*The problem*.
For every line in the material, output its text exactly and exclude any image it holds.
****
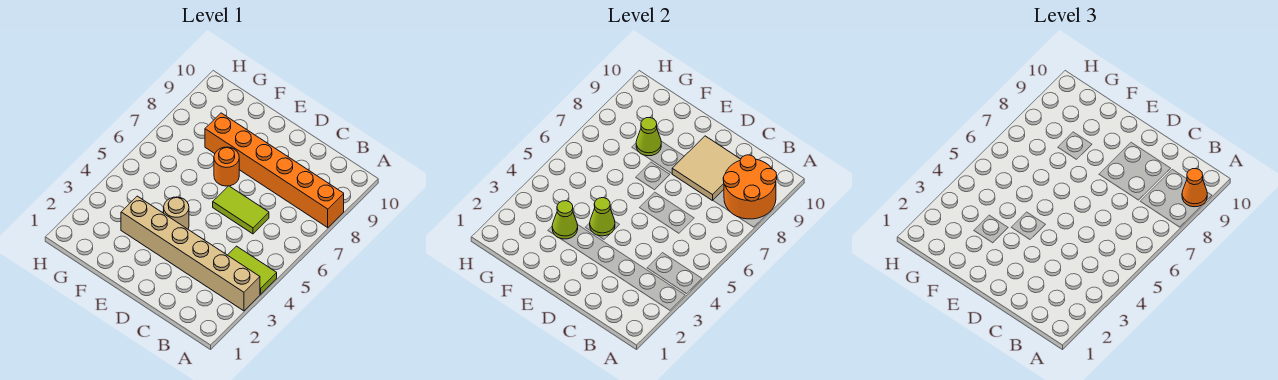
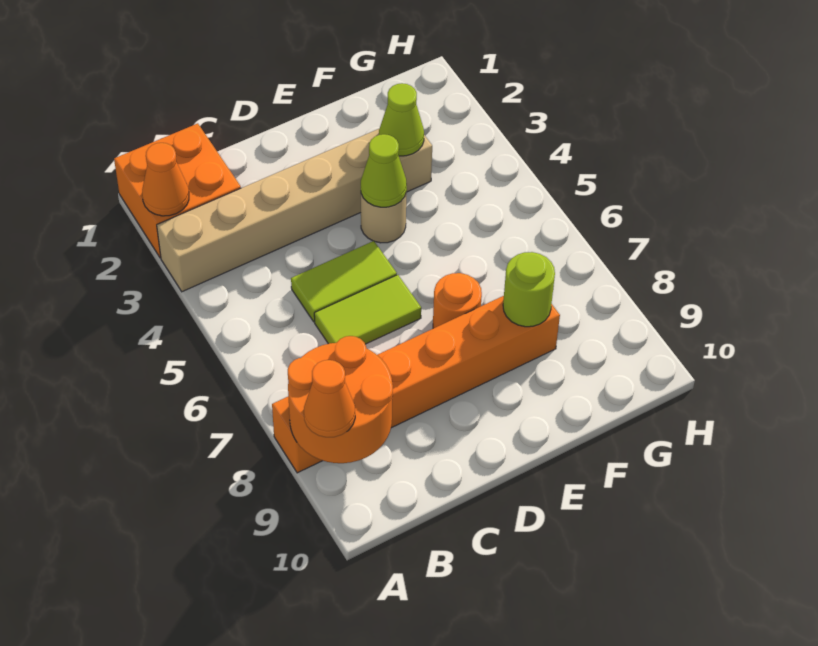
none -> orange brick A1:B2 level 1
none -> orange cone A2 level 2
lime tile A4:B4 level 1 -> lime tile C5:D5 level 1
tan tile C8:D9 level 2 -> none
lime cone F8 level 2 -> lime round brick F8 level 2

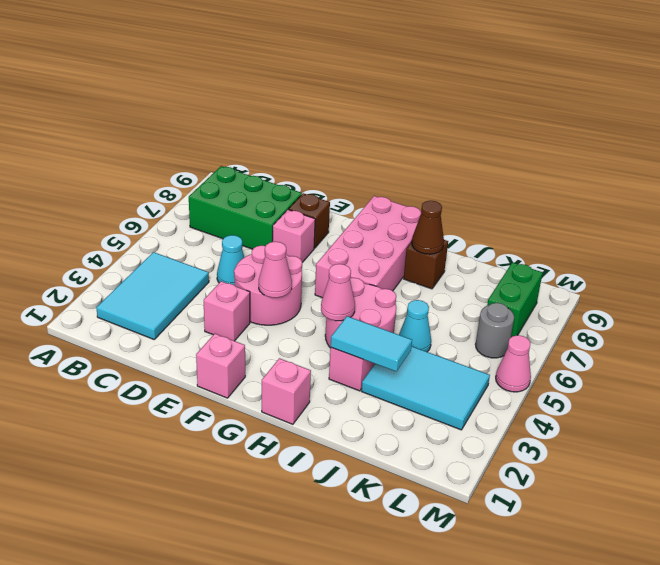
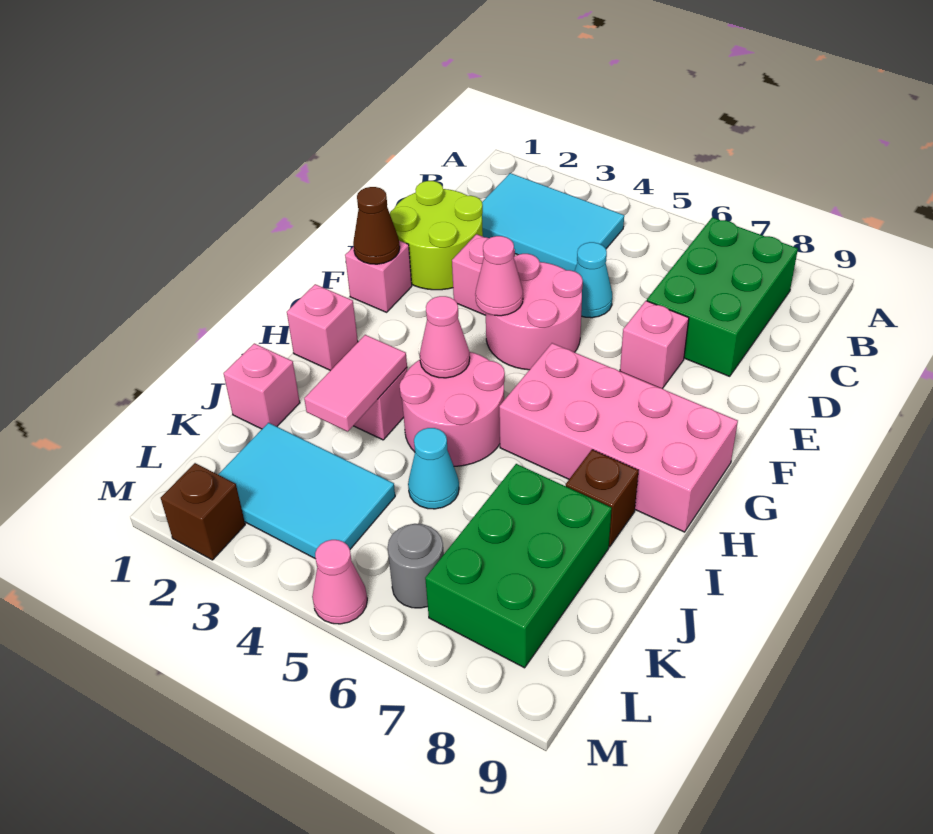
none -> lime round brick D1:E2 level 1
brown brick E8 level 1 -> brown brick M2 level 1
cyan tile I3:J3 level 2 -> pink tile I3:J3 level 2
brown cone I8 level 2 -> brown cone F1 level 2
none -> pink brick J1 level 1
cyan tile J3:L4 level 1 -> cyan tile K2:L4 level 1
green brick L7:L8 level 1 -> green brick J7:L8 level 1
****
*Solution to this task*.
none -> orange brick A1:B2 level 1
none -> orange cone A2 level 2
lime tile A4:B4 level 1 -> lime tile C5:D5 level 1
tan tile C8:D9 level 2 -> none
lime cone F8 level 2 -> lime round brick F8 level 2

none -> lime round brick D1:E2 level 1
brown brick E8 level 1 -> brown brick M2 level 1
cyan tile I3:J3 level 2 -> pink tile I3:J3 level 2
brown cone I8 level 2 -> brown cone F1 level 2
none -> pink brick J1 level 1
cyan tile J3:L4 level 1 -> cyan tile K2:L4 level 1
green brick L7:L8 level 1 -> green brick J7:L8 level 1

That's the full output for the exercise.